= Dataset excerpt =

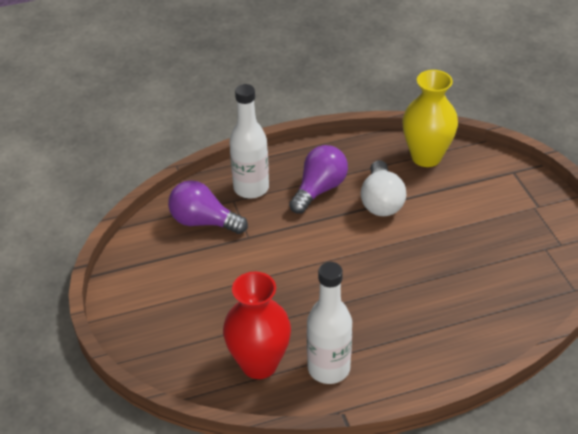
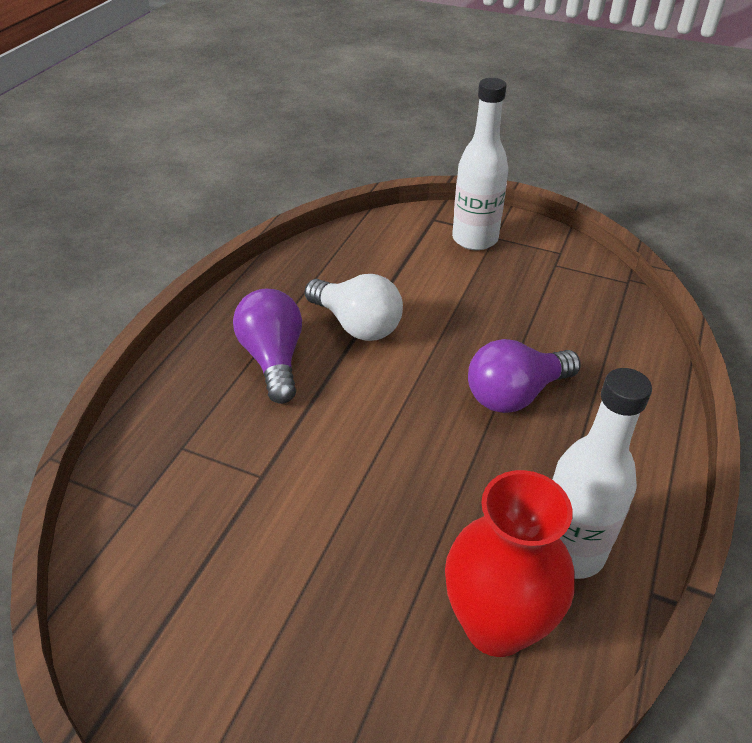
camera: 50 degrees left, 0 degrees up
(204, 222) = (175, 505): purple light bulb -> purple light bulb (515, 394)
(251, 188) = (187, 415): white bottle -> white bottle (474, 239)
(426, 157) = (339, 254): yellow vase -> none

= Required work =
Type the material out again exactly. Skip the pictures.

= Reply =
camera: 50 degrees left, 0 degrees up
(204, 222) = (175, 505): purple light bulb -> purple light bulb (515, 394)
(251, 188) = (187, 415): white bottle -> white bottle (474, 239)
(426, 157) = (339, 254): yellow vase -> none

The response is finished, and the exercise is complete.